What the exercise asks ::
Can you reproduce the data below with "center" substituted for each occurrence of "midpoint", keeping every other character the same?

::: Material supplied :::

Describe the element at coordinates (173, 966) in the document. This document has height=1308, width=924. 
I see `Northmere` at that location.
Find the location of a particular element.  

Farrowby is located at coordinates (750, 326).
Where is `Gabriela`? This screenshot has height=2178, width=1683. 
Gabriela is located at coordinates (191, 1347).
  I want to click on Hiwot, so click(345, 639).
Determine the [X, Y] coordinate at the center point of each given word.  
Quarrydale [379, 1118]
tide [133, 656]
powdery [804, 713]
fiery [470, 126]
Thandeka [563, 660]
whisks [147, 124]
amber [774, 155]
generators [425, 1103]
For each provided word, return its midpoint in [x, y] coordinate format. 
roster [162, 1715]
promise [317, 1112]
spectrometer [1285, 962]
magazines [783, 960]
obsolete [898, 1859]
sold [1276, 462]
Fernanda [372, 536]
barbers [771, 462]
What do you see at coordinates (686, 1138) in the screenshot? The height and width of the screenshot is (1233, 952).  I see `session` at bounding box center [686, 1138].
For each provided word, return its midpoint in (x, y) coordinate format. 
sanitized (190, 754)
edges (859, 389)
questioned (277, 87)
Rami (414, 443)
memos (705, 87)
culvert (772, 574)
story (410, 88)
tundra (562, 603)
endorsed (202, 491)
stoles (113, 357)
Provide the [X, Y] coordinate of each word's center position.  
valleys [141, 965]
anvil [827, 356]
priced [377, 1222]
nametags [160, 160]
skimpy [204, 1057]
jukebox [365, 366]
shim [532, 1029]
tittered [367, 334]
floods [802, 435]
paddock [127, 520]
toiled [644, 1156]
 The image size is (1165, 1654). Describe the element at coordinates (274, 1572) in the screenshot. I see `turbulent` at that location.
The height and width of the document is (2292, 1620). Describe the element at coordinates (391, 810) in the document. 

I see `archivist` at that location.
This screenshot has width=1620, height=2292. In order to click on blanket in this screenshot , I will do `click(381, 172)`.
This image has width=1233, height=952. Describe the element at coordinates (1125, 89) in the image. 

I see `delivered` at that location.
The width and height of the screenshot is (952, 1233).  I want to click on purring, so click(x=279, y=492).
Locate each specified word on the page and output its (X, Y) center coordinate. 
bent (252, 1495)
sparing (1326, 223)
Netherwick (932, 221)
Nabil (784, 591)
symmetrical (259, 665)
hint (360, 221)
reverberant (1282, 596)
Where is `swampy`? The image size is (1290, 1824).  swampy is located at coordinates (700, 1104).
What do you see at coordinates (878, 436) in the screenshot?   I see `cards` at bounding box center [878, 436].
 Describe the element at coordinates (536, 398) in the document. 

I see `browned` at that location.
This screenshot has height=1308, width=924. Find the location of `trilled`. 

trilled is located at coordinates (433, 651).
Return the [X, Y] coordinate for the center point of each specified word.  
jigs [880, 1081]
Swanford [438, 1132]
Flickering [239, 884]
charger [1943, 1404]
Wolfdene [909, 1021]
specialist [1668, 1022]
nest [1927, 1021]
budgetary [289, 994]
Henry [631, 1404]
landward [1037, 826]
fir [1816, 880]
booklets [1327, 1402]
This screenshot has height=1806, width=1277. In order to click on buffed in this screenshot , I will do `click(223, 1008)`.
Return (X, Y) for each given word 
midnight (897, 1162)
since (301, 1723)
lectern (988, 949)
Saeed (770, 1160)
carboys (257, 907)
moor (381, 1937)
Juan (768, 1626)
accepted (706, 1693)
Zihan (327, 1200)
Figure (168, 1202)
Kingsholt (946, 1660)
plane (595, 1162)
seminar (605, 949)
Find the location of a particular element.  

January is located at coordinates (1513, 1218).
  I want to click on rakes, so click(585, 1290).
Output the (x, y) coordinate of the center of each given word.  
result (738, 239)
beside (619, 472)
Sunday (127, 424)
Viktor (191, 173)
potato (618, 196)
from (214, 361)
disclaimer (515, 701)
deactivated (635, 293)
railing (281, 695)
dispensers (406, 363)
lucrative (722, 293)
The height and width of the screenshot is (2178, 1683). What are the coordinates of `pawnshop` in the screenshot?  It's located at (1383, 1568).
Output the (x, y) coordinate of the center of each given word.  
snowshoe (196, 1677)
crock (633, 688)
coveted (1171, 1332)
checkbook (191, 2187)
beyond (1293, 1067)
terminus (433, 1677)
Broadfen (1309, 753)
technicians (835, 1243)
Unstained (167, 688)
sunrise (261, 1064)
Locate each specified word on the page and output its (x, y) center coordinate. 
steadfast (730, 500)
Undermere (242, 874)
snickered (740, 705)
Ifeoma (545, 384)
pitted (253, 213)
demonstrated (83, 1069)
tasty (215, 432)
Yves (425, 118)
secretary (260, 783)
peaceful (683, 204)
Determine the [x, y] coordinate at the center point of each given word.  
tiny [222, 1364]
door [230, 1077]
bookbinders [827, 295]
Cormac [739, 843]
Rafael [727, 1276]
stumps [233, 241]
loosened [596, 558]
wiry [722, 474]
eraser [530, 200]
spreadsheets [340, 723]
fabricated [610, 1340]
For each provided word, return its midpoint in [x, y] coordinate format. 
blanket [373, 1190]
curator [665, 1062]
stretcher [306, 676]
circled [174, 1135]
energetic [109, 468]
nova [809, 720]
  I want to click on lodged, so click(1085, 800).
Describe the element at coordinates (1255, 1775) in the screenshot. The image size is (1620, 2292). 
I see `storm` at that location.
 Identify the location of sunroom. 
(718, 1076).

:::

Answer below ::
Describe the element at coordinates (173, 966) in the document. This document has height=1308, width=924. 
I see `Northmere` at that location.
Find the location of a particular element.  

Farrowby is located at coordinates (750, 326).
Where is `Gabriela`? This screenshot has height=2178, width=1683. 
Gabriela is located at coordinates (191, 1347).
  I want to click on Hiwot, so click(345, 639).
Determine the [X, Y] coordinate at the center point of each given word.  
Quarrydale [379, 1118]
tide [133, 656]
powdery [804, 713]
fiery [470, 126]
Thandeka [563, 660]
whisks [147, 124]
amber [774, 155]
generators [425, 1103]
For each provided word, return its center in [x, y] coordinate format. 
roster [162, 1715]
promise [317, 1112]
spectrometer [1285, 962]
magazines [783, 960]
obsolete [898, 1859]
sold [1276, 462]
Fernanda [372, 536]
barbers [771, 462]
What do you see at coordinates (686, 1138) in the screenshot? The height and width of the screenshot is (1233, 952).  I see `session` at bounding box center [686, 1138].
For each provided word, return its center in (x, y) coordinate format. 
sanitized (190, 754)
edges (859, 389)
questioned (277, 87)
Rami (414, 443)
memos (705, 87)
culvert (772, 574)
story (410, 88)
tundra (562, 603)
endorsed (202, 491)
stoles (113, 357)
Provide the [X, Y] coordinate of each word's center position.  
valleys [141, 965]
anvil [827, 356]
priced [377, 1222]
nametags [160, 160]
skimpy [204, 1057]
jukebox [365, 366]
shim [532, 1029]
tittered [367, 334]
floods [802, 435]
paddock [127, 520]
toiled [644, 1156]
 The image size is (1165, 1654). Describe the element at coordinates (274, 1572) in the screenshot. I see `turbulent` at that location.
The height and width of the document is (2292, 1620). Describe the element at coordinates (391, 810) in the document. 

I see `archivist` at that location.
This screenshot has width=1620, height=2292. In order to click on blanket in this screenshot , I will do `click(381, 172)`.
This image has width=1233, height=952. Describe the element at coordinates (1125, 89) in the image. 

I see `delivered` at that location.
The width and height of the screenshot is (952, 1233).  I want to click on purring, so click(x=279, y=492).
Locate each specified word on the page and output its (X, Y) center coordinate. 
bent (252, 1495)
sparing (1326, 223)
Netherwick (932, 221)
Nabil (784, 591)
symmetrical (259, 665)
hint (360, 221)
reverberant (1282, 596)
Where is `swampy`? The image size is (1290, 1824).  swampy is located at coordinates (700, 1104).
What do you see at coordinates (878, 436) in the screenshot?   I see `cards` at bounding box center [878, 436].
 Describe the element at coordinates (536, 398) in the document. 

I see `browned` at that location.
This screenshot has height=1308, width=924. Find the location of `trilled`. 

trilled is located at coordinates (433, 651).
Return the [X, Y] coordinate for the center point of each specified word.  
jigs [880, 1081]
Swanford [438, 1132]
Flickering [239, 884]
charger [1943, 1404]
Wolfdene [909, 1021]
specialist [1668, 1022]
nest [1927, 1021]
budgetary [289, 994]
Henry [631, 1404]
landward [1037, 826]
fir [1816, 880]
booklets [1327, 1402]
This screenshot has height=1806, width=1277. In order to click on buffed in this screenshot , I will do `click(223, 1008)`.
Return (X, Y) for each given word 
midnight (897, 1162)
since (301, 1723)
lectern (988, 949)
Saeed (770, 1160)
carboys (257, 907)
moor (381, 1937)
Juan (768, 1626)
accepted (706, 1693)
Zihan (327, 1200)
Figure (168, 1202)
Kingsholt (946, 1660)
plane (595, 1162)
seminar (605, 949)
Find the location of a particular element.  

January is located at coordinates (1513, 1218).
  I want to click on rakes, so click(585, 1290).
Output the (x, y) coordinate of the center of each given word.  
result (738, 239)
beside (619, 472)
Sunday (127, 424)
Viktor (191, 173)
potato (618, 196)
from (214, 361)
disclaimer (515, 701)
deactivated (635, 293)
railing (281, 695)
dispensers (406, 363)
lucrative (722, 293)
The height and width of the screenshot is (2178, 1683). What are the coordinates of `pawnshop` in the screenshot?  It's located at (1383, 1568).
Output the (x, y) coordinate of the center of each given word.  
snowshoe (196, 1677)
crock (633, 688)
coveted (1171, 1332)
checkbook (191, 2187)
beyond (1293, 1067)
terminus (433, 1677)
Broadfen (1309, 753)
technicians (835, 1243)
Unstained (167, 688)
sunrise (261, 1064)
Locate each specified word on the page and output its (x, y) center coordinate. 
steadfast (730, 500)
Undermere (242, 874)
snickered (740, 705)
Ifeoma (545, 384)
pitted (253, 213)
demonstrated (83, 1069)
tasty (215, 432)
Yves (425, 118)
secretary (260, 783)
peaceful (683, 204)
Determine the [x, y] coordinate at the center point of each given word.  
tiny [222, 1364]
door [230, 1077]
bookbinders [827, 295]
Cormac [739, 843]
Rafael [727, 1276]
stumps [233, 241]
loosened [596, 558]
wiry [722, 474]
eraser [530, 200]
spreadsheets [340, 723]
fabricated [610, 1340]
For each provided word, return its center in [x, y] coordinate format. 
blanket [373, 1190]
curator [665, 1062]
stretcher [306, 676]
circled [174, 1135]
energetic [109, 468]
nova [809, 720]
  I want to click on lodged, so click(1085, 800).
Describe the element at coordinates (1255, 1775) in the screenshot. The image size is (1620, 2292). 
I see `storm` at that location.
 Identify the location of sunroom. 
(718, 1076).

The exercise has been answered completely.